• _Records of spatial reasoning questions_
>>>

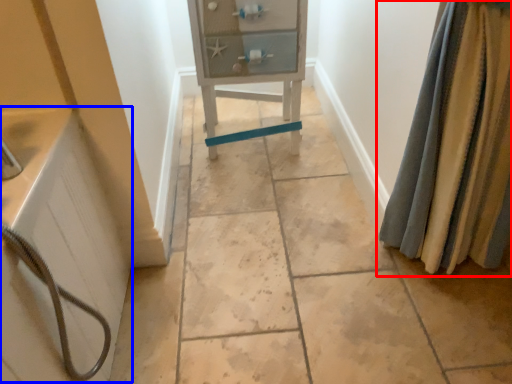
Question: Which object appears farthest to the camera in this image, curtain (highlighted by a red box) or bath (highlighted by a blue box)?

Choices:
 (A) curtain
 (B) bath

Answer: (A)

<<<
>>>

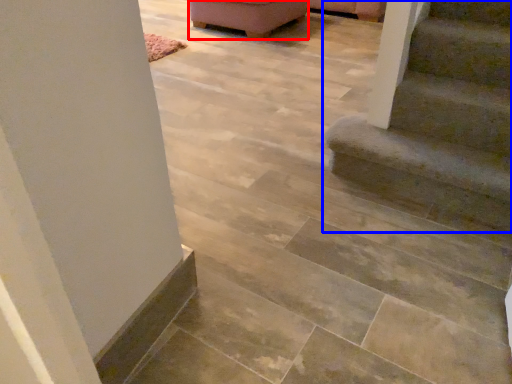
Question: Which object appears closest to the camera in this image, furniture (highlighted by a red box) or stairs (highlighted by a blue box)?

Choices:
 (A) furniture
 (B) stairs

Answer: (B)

<<<

• _GIVEN EXERCISE_
Copy word for word the lines of the data from the line containing "Question: Which object appears closest" through the line containing "Answer: (B)", with both of those lines included.

• _FINISHED TASK_
Question: Which object appears closest to the camera in this image, furniture (highlighted by a red box) or stairs (highlighted by a blue box)?

Choices:
 (A) furniture
 (B) stairs

Answer: (B)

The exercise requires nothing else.